Write out exactly the lines from the start of the entries through the one that contains "to [663, 222]", including both.

Coordinate-based object records

%%

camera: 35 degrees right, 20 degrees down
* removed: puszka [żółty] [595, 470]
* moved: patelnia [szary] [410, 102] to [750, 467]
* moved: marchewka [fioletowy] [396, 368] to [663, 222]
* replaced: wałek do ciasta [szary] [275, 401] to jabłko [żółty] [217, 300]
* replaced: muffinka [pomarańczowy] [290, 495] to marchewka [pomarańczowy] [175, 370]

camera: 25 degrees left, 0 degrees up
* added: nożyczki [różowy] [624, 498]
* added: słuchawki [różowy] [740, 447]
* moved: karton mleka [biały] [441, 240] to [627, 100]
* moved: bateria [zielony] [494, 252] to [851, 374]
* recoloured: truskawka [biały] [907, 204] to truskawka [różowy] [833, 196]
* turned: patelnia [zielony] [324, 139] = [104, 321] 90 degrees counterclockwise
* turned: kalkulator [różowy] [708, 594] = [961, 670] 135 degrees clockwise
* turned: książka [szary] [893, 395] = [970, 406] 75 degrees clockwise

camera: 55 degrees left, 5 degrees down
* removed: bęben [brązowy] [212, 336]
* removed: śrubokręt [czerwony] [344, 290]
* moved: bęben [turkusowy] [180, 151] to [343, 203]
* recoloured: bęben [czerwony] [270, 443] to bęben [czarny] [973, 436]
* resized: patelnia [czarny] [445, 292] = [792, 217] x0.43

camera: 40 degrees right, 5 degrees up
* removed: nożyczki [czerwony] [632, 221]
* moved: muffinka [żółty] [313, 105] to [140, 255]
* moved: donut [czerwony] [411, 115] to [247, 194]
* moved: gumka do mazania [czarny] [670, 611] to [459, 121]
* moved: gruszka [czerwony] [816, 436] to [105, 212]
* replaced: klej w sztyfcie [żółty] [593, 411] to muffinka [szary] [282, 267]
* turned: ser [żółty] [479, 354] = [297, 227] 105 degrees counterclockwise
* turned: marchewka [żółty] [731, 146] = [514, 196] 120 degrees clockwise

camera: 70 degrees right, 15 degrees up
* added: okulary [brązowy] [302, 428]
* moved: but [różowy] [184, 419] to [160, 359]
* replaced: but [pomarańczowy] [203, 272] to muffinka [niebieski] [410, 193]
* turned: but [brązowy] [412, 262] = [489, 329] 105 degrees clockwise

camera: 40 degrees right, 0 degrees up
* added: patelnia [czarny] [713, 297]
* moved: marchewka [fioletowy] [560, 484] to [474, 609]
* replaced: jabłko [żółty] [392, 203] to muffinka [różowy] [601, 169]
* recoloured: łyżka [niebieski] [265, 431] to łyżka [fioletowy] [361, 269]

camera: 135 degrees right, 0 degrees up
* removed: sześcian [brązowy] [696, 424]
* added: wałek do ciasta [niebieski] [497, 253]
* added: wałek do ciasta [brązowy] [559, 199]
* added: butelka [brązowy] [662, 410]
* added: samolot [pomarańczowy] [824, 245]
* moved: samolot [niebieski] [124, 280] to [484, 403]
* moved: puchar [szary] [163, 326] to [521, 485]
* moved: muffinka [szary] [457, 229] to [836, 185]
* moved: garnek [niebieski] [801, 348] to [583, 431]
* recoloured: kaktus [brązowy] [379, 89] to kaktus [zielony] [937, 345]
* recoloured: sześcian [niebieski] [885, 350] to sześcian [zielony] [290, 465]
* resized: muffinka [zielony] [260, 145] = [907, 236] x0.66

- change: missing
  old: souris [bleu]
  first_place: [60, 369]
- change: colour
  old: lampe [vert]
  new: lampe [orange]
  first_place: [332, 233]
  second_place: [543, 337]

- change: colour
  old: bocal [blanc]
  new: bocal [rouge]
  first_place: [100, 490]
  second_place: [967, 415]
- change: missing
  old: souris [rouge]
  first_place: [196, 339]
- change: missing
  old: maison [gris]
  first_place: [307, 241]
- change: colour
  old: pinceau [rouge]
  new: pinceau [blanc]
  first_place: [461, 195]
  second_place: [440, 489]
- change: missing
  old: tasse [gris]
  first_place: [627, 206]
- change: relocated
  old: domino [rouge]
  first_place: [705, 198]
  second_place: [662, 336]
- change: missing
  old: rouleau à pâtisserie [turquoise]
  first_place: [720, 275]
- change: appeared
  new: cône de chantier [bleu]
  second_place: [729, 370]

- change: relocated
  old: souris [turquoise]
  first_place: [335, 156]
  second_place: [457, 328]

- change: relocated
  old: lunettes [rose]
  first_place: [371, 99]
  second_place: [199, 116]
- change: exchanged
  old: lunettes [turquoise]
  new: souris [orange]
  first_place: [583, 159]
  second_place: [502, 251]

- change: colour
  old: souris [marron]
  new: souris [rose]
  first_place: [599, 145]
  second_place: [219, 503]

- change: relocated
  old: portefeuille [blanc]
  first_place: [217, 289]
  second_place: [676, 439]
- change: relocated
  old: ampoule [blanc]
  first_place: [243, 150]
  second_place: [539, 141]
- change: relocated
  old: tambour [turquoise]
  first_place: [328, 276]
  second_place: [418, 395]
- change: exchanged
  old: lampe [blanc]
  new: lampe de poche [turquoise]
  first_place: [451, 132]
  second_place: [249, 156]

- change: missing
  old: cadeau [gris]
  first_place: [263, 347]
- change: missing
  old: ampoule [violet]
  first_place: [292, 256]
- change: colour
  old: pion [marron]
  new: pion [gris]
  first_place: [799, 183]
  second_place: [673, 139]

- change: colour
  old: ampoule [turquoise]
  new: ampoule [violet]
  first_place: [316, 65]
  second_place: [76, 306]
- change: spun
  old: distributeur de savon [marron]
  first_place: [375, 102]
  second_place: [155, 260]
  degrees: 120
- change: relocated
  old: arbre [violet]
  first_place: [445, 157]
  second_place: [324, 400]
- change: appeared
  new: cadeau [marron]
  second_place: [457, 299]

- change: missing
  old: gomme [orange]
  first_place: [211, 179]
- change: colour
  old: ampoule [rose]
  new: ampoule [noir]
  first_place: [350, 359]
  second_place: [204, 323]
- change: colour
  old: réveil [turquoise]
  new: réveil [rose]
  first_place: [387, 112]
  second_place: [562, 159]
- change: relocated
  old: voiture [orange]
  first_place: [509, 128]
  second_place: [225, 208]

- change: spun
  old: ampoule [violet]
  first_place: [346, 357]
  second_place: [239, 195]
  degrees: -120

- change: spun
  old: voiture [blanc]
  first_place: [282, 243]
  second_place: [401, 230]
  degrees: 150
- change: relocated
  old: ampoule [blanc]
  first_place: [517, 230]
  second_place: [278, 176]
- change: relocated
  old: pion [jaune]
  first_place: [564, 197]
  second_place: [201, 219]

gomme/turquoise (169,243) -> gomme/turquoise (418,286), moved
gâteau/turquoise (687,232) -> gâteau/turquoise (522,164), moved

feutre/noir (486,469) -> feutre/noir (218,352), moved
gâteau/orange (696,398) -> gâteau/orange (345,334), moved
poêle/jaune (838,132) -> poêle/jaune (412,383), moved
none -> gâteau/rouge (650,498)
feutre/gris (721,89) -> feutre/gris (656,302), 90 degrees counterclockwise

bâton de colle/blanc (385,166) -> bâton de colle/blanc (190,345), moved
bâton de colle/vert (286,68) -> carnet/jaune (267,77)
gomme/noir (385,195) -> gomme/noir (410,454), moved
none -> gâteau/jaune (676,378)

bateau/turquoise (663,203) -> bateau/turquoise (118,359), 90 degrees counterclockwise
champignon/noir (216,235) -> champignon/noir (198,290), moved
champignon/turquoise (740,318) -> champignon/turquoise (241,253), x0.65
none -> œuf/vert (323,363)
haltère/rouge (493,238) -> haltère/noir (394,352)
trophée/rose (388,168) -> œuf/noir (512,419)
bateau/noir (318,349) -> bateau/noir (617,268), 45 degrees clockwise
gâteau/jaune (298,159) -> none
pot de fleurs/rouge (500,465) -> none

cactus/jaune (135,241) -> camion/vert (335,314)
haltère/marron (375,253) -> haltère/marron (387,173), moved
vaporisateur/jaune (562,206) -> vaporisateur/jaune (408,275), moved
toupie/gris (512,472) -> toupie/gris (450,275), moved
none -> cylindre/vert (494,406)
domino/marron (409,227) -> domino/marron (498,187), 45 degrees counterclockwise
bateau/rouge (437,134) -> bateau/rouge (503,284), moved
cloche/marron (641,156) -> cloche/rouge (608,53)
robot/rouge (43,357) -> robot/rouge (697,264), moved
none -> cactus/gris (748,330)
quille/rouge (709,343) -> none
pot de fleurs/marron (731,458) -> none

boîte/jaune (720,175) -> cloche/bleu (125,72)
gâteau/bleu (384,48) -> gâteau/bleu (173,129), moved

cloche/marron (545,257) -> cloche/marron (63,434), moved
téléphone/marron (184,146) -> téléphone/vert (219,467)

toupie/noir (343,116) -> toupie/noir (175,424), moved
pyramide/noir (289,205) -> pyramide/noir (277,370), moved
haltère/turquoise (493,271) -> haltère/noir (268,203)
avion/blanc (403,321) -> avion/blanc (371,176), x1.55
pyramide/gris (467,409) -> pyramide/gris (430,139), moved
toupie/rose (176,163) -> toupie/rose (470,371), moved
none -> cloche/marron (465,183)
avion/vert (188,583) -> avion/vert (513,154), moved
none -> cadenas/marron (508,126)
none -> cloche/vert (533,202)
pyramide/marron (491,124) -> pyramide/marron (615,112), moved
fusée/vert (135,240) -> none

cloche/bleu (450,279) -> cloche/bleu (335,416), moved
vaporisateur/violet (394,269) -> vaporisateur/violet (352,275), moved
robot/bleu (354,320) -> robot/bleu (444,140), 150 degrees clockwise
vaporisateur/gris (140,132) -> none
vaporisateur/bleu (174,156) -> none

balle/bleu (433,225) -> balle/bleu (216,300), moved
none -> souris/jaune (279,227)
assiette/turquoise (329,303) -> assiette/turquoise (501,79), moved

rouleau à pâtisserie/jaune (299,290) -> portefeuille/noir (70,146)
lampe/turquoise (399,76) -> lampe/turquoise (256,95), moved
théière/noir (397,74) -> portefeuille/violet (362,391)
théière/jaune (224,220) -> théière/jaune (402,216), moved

%%

Task output:
camera: 35 degrees right, 20 degrees down
* removed: puszka [żółty] [595, 470]
* moved: patelnia [szary] [410, 102] to [750, 467]
* moved: marchewka [fioletowy] [396, 368] to [663, 222]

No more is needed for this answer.